● **Object transformation records**:
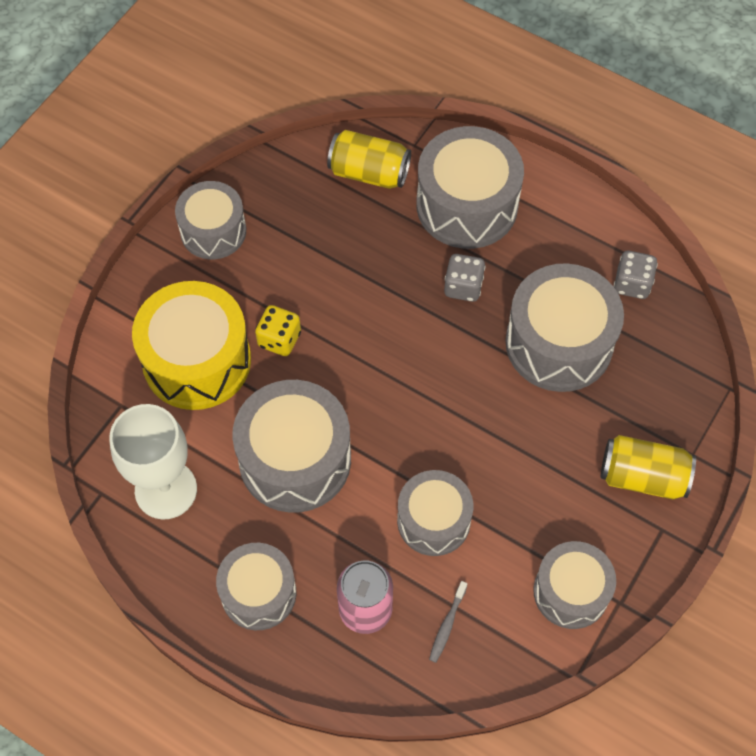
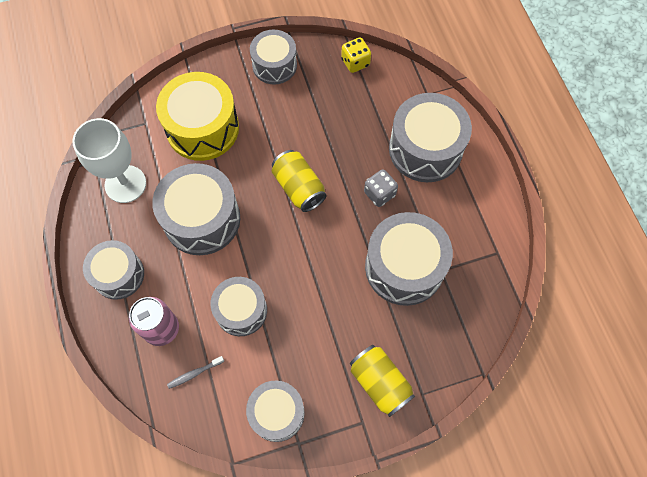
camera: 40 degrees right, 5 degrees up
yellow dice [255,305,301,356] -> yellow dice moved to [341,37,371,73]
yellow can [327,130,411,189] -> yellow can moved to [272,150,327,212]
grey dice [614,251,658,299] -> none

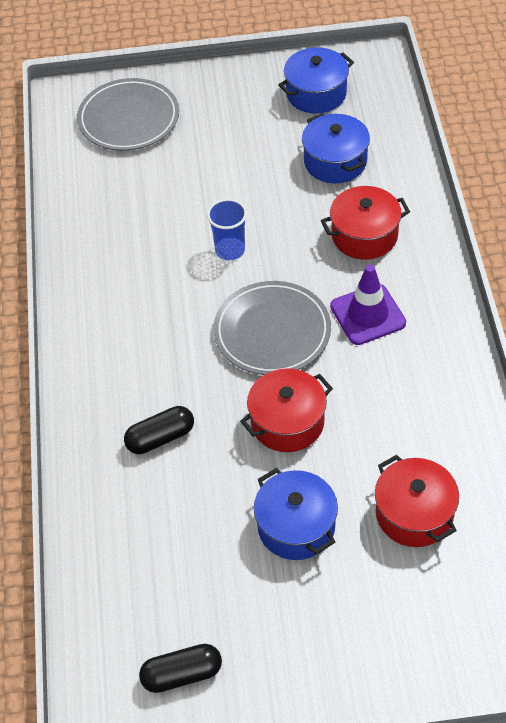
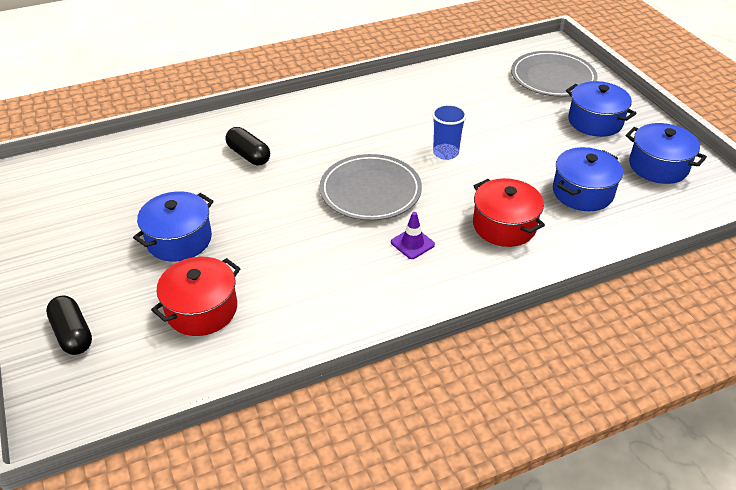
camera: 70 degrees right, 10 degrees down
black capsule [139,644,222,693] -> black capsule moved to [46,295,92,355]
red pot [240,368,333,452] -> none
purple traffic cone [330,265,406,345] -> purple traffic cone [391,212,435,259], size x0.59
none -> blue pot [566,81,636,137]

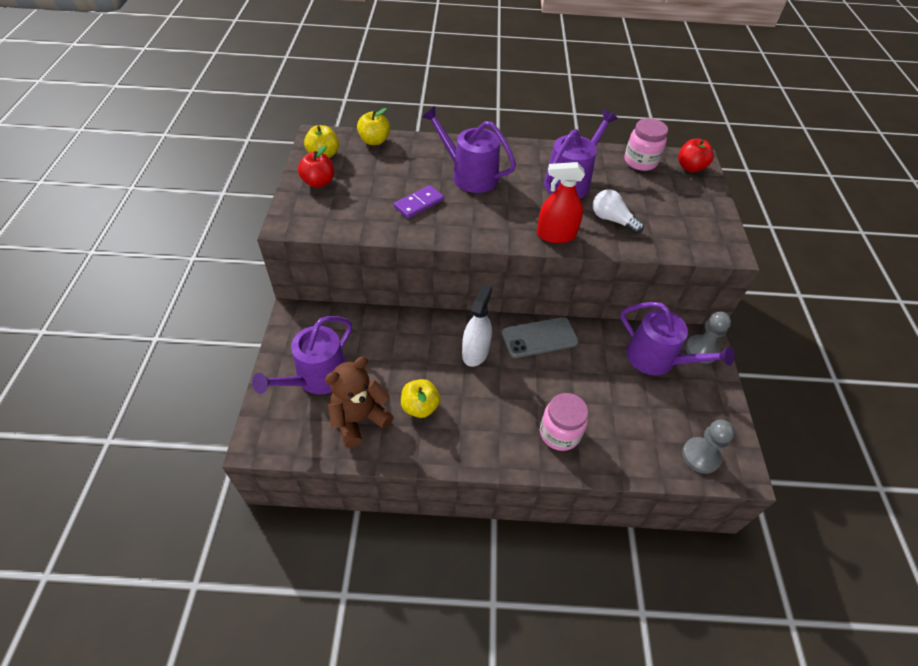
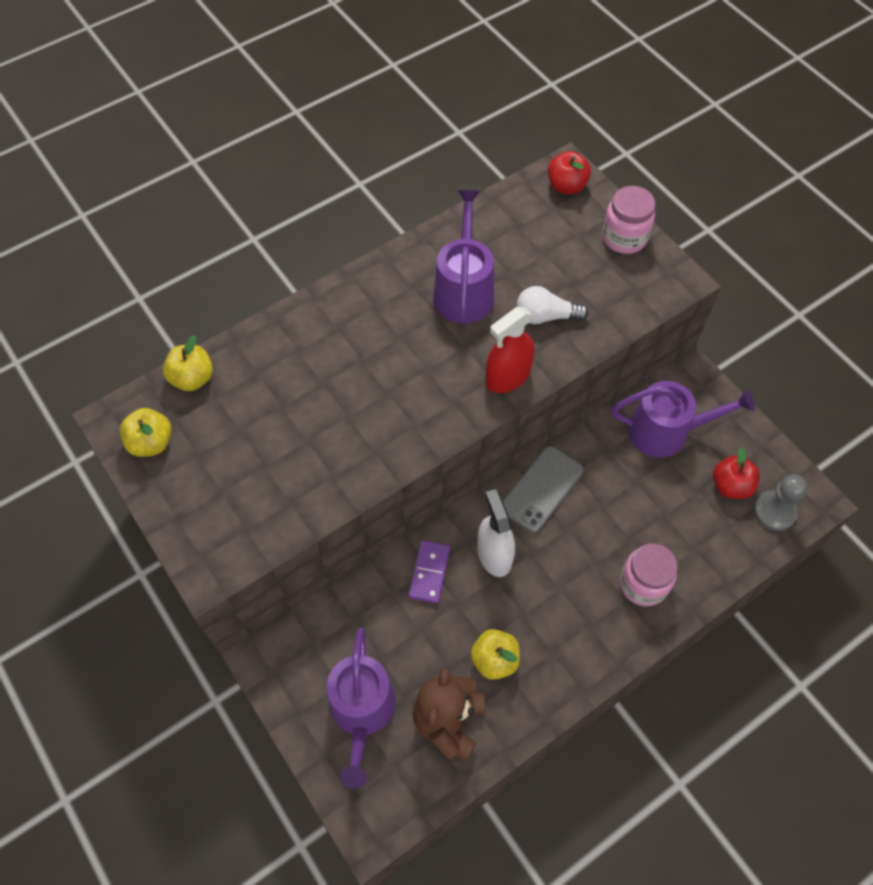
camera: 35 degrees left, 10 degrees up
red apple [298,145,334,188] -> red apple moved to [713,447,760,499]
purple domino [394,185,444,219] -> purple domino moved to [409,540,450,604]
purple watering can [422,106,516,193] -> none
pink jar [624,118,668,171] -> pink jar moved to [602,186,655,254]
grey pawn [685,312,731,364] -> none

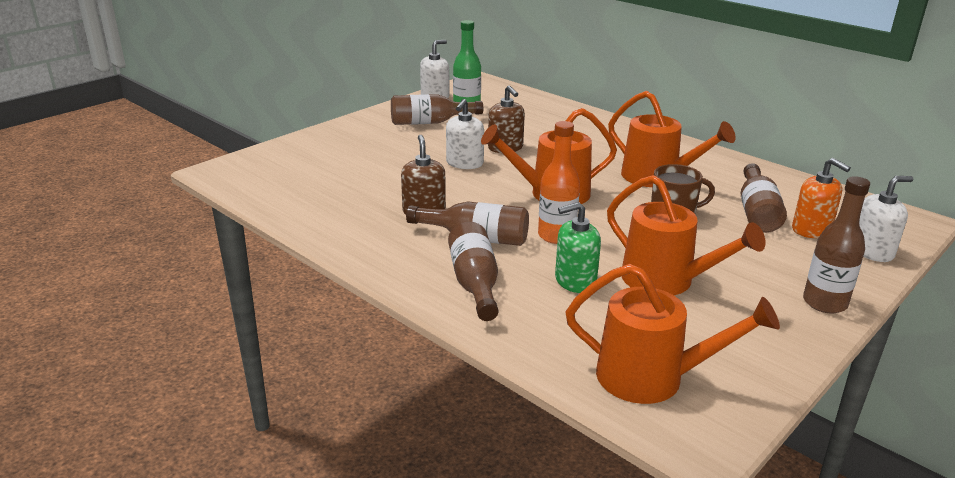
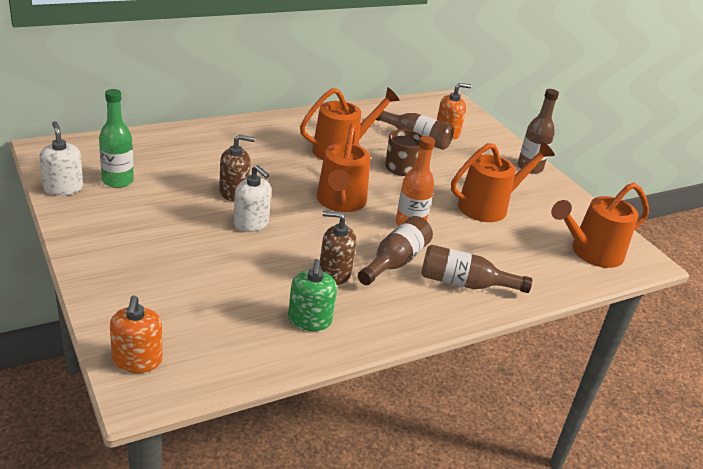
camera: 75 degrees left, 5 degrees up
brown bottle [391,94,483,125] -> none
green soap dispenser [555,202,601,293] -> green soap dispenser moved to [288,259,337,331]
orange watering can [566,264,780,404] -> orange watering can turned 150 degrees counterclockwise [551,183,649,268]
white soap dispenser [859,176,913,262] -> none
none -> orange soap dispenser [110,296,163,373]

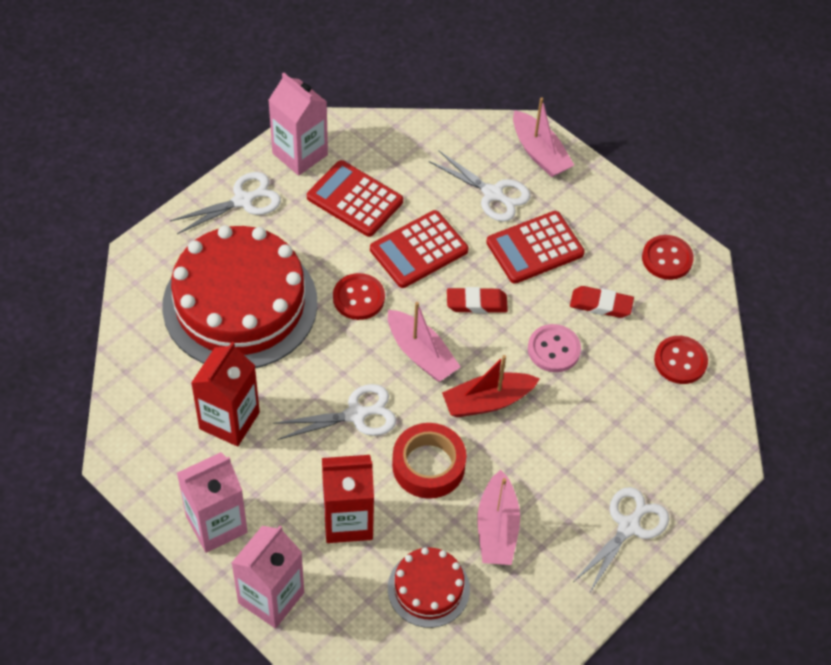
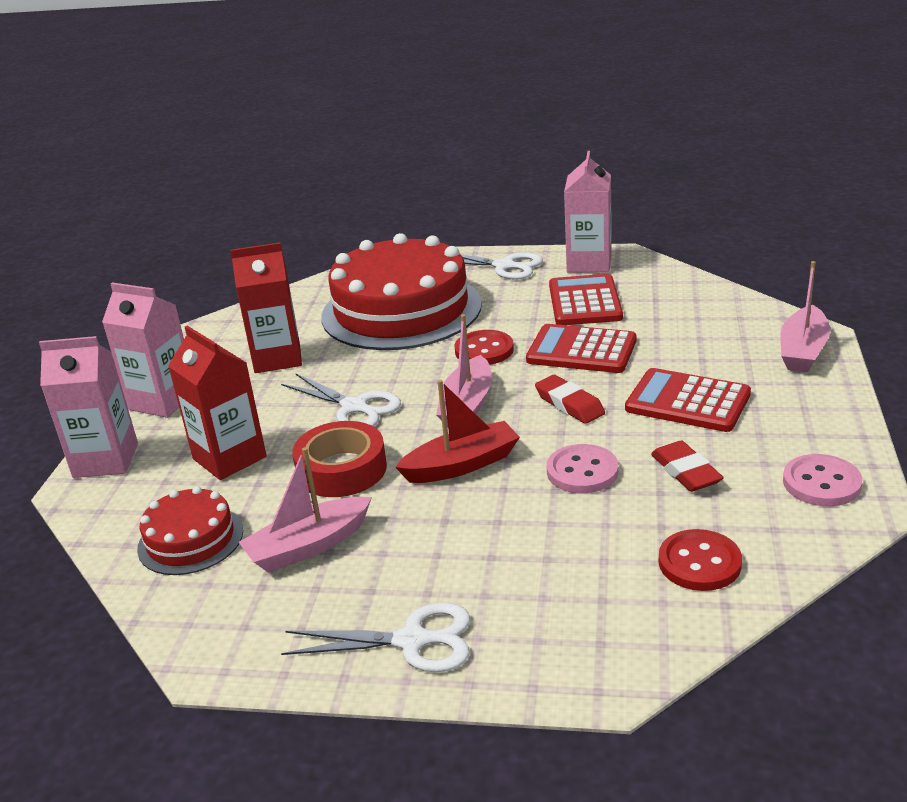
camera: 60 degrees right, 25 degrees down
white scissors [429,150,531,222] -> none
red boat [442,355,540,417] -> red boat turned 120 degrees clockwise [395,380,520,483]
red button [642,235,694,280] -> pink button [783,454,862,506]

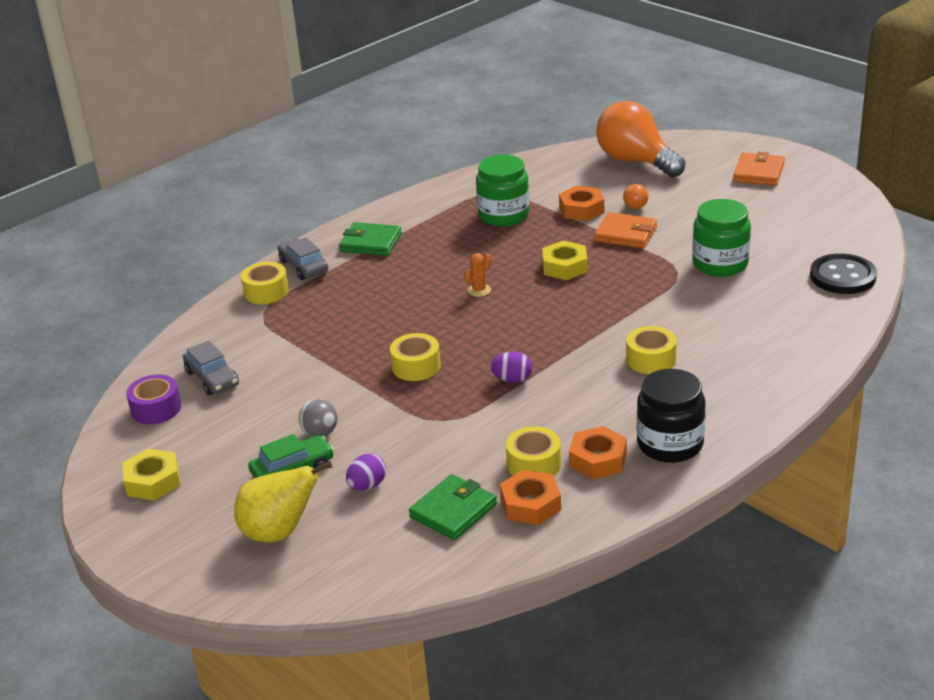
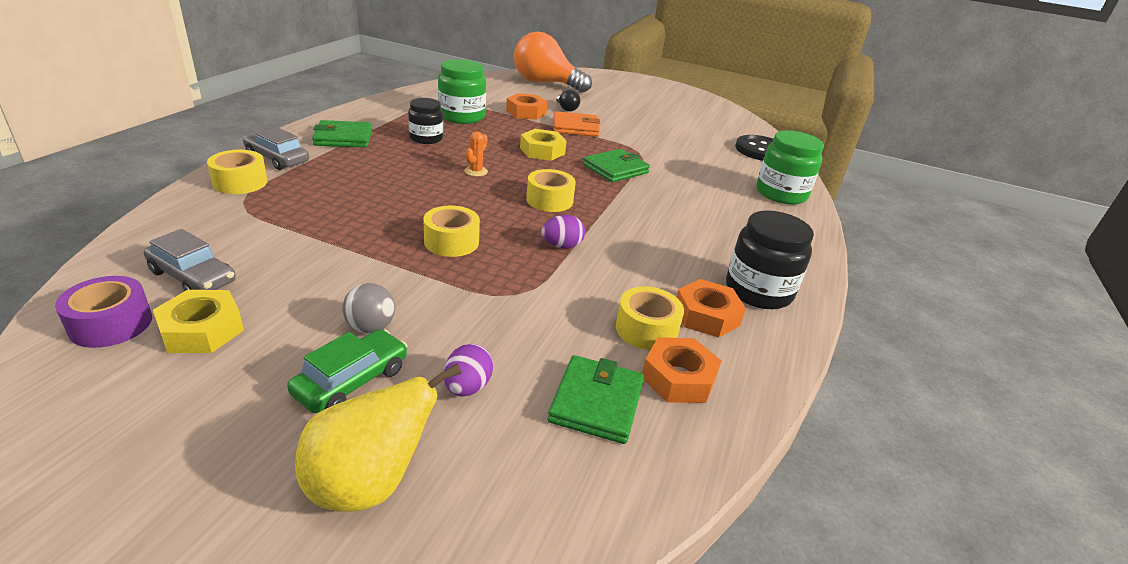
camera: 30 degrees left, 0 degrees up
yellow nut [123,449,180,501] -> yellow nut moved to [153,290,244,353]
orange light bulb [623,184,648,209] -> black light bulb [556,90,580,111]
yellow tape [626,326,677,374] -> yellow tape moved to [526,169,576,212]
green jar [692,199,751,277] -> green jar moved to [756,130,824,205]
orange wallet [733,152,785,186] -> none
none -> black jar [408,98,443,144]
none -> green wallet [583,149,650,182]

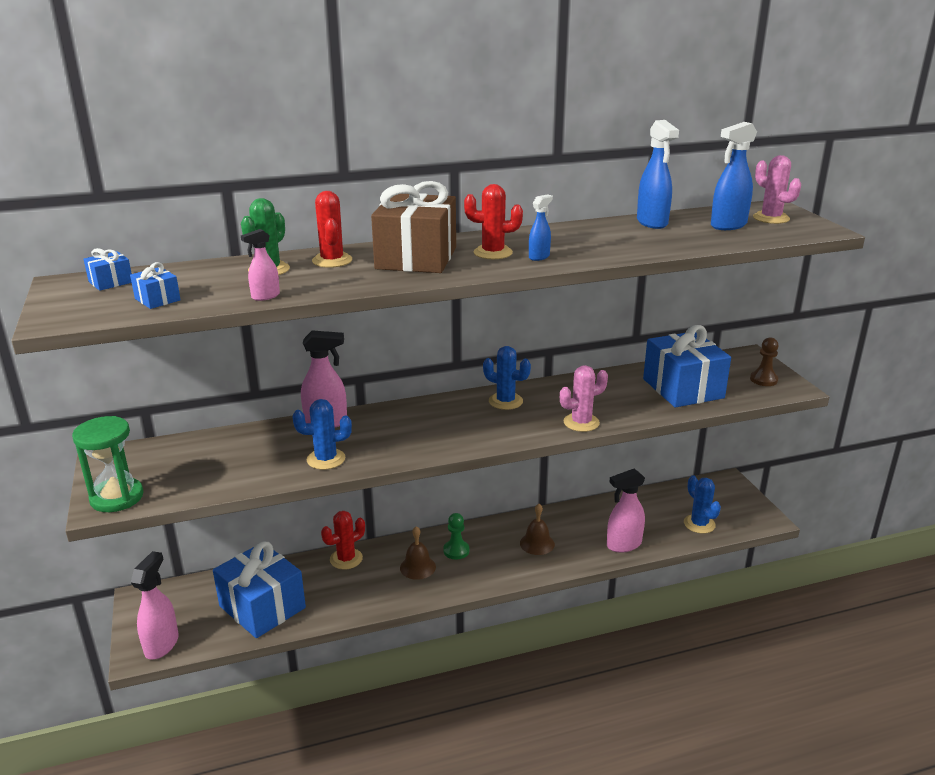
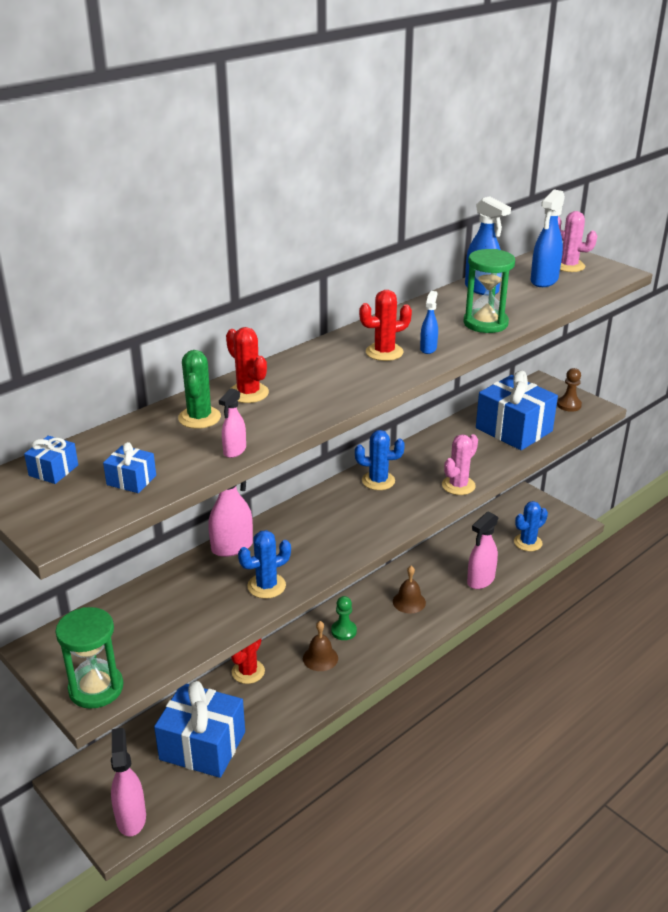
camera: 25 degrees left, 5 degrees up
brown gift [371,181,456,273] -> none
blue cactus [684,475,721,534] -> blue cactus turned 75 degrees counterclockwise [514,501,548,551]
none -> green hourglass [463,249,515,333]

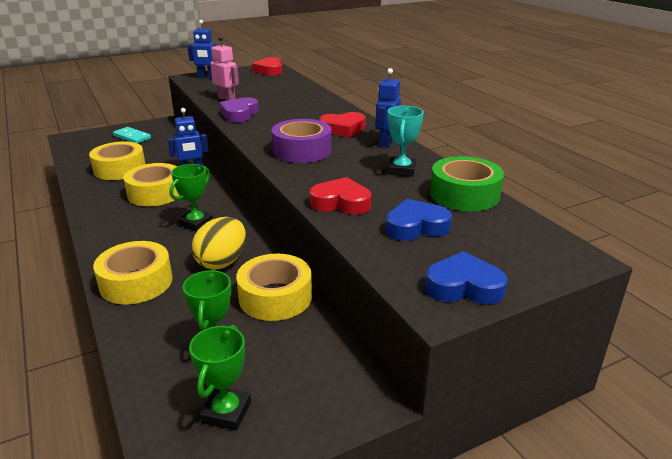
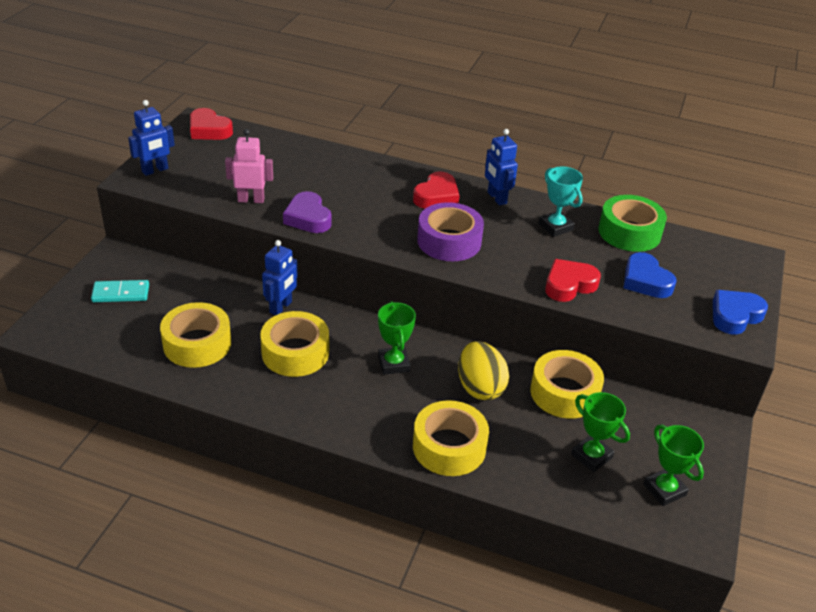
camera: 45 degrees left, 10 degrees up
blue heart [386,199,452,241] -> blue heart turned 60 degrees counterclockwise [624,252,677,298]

● **What is expected**: Report each line above that includes the string "dispenser".

● **Exercise result**:
green soap dispenser [555,202,601,293] -> green soap dispenser moved to [288,259,337,331]
white soap dispenser [859,176,913,262] -> none
none -> orange soap dispenser [110,296,163,373]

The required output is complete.